▸ **What to work on**:
Copy word for word, please, the lines of the entries below running from the one containing "(191, 139) = (322, 589): green" to the one containing "camera: 45 degrees right, 0 degrees up", both ends included.

Start of Record excerpts

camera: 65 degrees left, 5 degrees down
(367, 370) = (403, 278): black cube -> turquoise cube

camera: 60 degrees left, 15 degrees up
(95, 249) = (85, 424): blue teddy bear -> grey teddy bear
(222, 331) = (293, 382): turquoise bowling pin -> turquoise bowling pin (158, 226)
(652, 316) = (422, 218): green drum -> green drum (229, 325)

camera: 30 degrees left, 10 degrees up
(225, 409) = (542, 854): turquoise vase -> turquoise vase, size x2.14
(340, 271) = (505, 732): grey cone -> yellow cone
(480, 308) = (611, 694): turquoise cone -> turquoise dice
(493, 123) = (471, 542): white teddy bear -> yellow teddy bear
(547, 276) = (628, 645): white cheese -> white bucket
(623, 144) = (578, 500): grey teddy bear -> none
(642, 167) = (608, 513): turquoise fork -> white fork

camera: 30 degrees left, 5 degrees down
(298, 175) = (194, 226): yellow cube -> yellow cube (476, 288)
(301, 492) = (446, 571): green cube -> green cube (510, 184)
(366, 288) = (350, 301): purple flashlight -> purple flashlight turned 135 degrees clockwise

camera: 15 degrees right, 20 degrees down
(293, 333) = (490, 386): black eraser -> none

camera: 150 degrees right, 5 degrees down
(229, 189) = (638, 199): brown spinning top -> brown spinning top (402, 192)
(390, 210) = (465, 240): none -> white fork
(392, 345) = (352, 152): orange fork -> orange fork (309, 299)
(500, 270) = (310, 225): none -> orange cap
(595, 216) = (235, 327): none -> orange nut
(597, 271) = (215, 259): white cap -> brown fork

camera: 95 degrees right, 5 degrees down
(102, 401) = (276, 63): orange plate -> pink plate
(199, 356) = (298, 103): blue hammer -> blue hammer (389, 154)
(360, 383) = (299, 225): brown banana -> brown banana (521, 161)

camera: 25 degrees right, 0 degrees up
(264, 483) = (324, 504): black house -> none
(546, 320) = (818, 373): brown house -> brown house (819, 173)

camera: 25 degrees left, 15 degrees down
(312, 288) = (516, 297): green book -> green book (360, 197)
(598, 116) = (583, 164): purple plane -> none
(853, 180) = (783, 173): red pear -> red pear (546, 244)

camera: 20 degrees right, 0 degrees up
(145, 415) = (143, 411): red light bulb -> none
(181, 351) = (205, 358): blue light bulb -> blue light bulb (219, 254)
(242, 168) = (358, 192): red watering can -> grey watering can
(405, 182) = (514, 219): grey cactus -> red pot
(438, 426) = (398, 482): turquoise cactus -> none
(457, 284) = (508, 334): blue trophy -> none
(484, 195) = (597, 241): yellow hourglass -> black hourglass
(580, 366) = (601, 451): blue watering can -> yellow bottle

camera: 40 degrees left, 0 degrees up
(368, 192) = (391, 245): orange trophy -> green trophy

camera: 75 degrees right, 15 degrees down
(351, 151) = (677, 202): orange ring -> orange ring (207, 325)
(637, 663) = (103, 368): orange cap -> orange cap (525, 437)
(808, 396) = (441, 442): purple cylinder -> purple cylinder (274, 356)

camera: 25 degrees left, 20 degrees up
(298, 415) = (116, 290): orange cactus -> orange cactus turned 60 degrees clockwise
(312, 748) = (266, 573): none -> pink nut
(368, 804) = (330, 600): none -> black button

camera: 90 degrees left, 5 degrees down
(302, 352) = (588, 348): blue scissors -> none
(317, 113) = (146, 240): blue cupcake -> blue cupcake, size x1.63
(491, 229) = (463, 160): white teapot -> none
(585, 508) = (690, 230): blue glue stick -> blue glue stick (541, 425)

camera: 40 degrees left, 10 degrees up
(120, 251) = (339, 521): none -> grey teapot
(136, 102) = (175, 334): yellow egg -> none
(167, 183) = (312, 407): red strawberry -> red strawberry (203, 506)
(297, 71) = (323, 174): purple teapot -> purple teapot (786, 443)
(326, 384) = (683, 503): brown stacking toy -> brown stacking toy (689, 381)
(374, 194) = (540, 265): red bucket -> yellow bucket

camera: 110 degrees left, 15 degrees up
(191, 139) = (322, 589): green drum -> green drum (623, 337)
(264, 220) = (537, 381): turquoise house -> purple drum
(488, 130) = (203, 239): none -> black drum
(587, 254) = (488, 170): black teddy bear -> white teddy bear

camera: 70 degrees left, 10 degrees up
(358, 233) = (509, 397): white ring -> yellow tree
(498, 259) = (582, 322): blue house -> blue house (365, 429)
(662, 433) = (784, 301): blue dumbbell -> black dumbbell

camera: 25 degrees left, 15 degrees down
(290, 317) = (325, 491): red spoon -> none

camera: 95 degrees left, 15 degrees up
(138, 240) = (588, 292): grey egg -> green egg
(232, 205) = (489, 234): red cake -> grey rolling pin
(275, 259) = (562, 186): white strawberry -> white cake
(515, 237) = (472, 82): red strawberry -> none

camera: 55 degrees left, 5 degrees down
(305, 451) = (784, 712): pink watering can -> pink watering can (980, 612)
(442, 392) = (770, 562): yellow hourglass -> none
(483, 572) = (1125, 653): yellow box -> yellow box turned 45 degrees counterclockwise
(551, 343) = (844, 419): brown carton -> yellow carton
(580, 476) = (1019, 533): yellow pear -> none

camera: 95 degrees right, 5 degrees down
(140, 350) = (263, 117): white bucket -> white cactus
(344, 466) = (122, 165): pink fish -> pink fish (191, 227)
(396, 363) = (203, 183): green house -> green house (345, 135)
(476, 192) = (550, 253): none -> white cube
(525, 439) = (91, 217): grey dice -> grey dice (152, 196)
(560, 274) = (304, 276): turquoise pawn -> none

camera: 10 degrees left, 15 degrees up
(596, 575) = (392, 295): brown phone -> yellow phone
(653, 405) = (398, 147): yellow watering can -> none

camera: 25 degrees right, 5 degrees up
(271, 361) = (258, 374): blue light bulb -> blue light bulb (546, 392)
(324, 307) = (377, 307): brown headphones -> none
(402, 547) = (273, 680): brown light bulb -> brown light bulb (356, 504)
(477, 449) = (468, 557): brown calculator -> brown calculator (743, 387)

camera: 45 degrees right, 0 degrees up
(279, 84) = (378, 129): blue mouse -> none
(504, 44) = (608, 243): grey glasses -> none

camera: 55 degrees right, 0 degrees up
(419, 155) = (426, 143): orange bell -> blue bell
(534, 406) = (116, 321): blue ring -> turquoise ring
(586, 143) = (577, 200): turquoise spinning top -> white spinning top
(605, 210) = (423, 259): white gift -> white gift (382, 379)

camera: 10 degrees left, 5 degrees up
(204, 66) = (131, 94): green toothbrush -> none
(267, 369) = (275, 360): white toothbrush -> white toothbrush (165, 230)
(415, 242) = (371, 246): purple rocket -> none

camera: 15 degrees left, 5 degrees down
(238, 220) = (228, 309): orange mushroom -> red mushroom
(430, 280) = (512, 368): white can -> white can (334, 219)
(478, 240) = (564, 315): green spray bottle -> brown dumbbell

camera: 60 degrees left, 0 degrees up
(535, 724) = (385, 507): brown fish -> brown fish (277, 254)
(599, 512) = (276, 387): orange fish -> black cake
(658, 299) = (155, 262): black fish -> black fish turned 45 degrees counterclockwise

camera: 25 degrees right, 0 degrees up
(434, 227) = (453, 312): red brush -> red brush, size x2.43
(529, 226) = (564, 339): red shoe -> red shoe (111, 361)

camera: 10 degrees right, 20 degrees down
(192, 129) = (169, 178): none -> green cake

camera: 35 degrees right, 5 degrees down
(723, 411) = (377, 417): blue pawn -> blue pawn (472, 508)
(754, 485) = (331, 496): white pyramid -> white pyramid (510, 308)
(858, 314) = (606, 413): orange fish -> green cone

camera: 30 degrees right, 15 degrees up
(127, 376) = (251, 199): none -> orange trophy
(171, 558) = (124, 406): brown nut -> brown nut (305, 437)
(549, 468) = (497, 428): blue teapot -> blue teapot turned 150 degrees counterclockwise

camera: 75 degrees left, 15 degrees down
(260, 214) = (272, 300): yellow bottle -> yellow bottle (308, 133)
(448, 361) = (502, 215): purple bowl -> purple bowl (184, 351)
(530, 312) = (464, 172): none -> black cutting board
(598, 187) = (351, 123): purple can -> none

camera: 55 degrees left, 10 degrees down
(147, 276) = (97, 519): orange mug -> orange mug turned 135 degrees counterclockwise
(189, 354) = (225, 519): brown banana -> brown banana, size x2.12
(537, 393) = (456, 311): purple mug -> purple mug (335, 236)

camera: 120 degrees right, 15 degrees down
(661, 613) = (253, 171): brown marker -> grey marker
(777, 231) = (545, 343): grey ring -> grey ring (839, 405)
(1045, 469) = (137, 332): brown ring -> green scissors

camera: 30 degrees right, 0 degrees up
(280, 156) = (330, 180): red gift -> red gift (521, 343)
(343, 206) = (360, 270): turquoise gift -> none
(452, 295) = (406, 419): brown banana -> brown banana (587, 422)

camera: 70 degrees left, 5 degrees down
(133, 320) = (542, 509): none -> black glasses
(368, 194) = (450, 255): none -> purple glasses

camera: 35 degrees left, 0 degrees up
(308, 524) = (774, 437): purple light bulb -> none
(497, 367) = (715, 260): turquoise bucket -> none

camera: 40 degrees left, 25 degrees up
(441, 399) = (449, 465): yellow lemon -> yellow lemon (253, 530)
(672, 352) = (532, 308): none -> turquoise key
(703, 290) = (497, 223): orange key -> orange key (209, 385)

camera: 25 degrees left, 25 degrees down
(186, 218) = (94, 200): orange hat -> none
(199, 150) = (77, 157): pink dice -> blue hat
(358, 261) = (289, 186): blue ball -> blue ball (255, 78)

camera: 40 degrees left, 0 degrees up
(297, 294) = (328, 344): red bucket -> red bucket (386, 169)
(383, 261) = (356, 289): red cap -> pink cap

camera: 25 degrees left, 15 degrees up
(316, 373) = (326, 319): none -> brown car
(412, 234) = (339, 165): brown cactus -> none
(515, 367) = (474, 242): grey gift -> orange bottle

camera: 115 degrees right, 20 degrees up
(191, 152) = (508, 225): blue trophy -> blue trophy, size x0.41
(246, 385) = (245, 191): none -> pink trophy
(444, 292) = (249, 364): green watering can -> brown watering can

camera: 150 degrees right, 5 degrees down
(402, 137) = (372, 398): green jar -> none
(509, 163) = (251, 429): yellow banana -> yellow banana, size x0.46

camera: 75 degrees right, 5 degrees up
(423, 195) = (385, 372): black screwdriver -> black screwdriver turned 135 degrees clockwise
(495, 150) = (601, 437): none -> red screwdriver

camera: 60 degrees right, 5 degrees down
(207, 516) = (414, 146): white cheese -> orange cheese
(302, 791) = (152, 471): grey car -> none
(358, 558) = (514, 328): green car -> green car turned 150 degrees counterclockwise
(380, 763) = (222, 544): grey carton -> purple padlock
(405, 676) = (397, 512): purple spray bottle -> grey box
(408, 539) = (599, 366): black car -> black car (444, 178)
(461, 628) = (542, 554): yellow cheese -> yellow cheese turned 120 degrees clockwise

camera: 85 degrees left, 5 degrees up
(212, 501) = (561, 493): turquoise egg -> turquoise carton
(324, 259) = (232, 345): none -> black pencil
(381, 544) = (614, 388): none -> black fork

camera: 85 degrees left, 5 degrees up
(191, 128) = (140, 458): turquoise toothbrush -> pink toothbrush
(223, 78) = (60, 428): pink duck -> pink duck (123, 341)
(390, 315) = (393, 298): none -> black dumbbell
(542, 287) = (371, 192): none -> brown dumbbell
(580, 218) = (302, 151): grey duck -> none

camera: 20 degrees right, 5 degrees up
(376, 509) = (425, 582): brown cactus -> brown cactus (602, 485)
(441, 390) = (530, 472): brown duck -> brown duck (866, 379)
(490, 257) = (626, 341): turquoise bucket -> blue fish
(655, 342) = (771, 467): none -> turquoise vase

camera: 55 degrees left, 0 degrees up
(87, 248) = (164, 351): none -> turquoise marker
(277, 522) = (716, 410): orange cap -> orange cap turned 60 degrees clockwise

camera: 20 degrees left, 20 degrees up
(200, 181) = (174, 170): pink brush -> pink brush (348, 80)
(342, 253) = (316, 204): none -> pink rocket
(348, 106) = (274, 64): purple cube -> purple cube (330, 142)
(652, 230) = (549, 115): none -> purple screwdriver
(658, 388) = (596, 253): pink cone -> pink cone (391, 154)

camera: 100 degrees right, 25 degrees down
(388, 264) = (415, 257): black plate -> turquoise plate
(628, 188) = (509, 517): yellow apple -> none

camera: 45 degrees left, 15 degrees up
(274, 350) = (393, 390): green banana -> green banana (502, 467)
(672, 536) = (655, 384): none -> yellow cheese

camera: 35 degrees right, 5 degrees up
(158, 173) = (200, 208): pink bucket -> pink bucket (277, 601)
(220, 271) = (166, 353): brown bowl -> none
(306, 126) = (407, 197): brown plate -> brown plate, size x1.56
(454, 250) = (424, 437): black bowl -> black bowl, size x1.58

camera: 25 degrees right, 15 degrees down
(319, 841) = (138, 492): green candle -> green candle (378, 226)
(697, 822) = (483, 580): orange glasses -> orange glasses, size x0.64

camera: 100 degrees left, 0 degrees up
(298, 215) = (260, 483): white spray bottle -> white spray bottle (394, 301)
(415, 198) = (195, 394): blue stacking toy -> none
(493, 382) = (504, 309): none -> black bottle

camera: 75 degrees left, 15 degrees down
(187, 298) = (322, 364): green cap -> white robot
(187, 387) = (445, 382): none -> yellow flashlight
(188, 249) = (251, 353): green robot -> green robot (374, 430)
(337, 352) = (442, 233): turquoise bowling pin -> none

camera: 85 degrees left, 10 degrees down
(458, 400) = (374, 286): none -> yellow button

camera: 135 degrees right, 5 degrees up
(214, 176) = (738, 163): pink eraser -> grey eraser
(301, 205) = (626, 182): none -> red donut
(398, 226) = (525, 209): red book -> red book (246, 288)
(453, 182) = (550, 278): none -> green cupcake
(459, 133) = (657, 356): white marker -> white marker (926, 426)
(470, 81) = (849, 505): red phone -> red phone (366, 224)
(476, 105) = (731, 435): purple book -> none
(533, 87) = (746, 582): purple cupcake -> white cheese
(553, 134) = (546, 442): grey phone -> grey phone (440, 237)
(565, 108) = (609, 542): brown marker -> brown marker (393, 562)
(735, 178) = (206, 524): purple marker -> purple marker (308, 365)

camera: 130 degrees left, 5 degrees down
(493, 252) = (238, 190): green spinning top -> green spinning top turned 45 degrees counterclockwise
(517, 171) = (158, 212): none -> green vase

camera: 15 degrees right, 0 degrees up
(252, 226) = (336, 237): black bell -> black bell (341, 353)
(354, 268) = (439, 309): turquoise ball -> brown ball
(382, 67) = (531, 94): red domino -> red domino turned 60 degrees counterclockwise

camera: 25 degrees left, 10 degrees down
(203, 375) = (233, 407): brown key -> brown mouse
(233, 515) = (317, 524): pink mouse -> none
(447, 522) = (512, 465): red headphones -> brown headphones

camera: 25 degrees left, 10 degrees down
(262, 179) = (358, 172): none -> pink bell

End of Record excerpts

▸ **Result of the task**:
(191, 139) = (322, 589): green drum -> green drum (623, 337)
(264, 220) = (537, 381): turquoise house -> purple drum
(488, 130) = (203, 239): none -> black drum
(587, 254) = (488, 170): black teddy bear -> white teddy bear

camera: 70 degrees left, 10 degrees up
(358, 233) = (509, 397): white ring -> yellow tree
(498, 259) = (582, 322): blue house -> blue house (365, 429)
(662, 433) = (784, 301): blue dumbbell -> black dumbbell

camera: 25 degrees left, 15 degrees down
(290, 317) = (325, 491): red spoon -> none

camera: 95 degrees left, 15 degrees up
(138, 240) = (588, 292): grey egg -> green egg
(232, 205) = (489, 234): red cake -> grey rolling pin
(275, 259) = (562, 186): white strawberry -> white cake
(515, 237) = (472, 82): red strawberry -> none

camera: 55 degrees left, 5 degrees down
(305, 451) = (784, 712): pink watering can -> pink watering can (980, 612)
(442, 392) = (770, 562): yellow hourglass -> none
(483, 572) = (1125, 653): yellow box -> yellow box turned 45 degrees counterclockwise
(551, 343) = (844, 419): brown carton -> yellow carton
(580, 476) = (1019, 533): yellow pear -> none

camera: 95 degrees right, 5 degrees down
(140, 350) = (263, 117): white bucket -> white cactus
(344, 466) = (122, 165): pink fish -> pink fish (191, 227)
(396, 363) = (203, 183): green house -> green house (345, 135)
(476, 192) = (550, 253): none -> white cube
(525, 439) = (91, 217): grey dice -> grey dice (152, 196)
(560, 274) = (304, 276): turquoise pawn -> none

camera: 10 degrees left, 15 degrees up
(596, 575) = (392, 295): brown phone -> yellow phone
(653, 405) = (398, 147): yellow watering can -> none

camera: 25 degrees right, 5 degrees up
(271, 361) = (258, 374): blue light bulb -> blue light bulb (546, 392)
(324, 307) = (377, 307): brown headphones -> none
(402, 547) = (273, 680): brown light bulb -> brown light bulb (356, 504)
(477, 449) = (468, 557): brown calculator -> brown calculator (743, 387)

camera: 45 degrees right, 0 degrees up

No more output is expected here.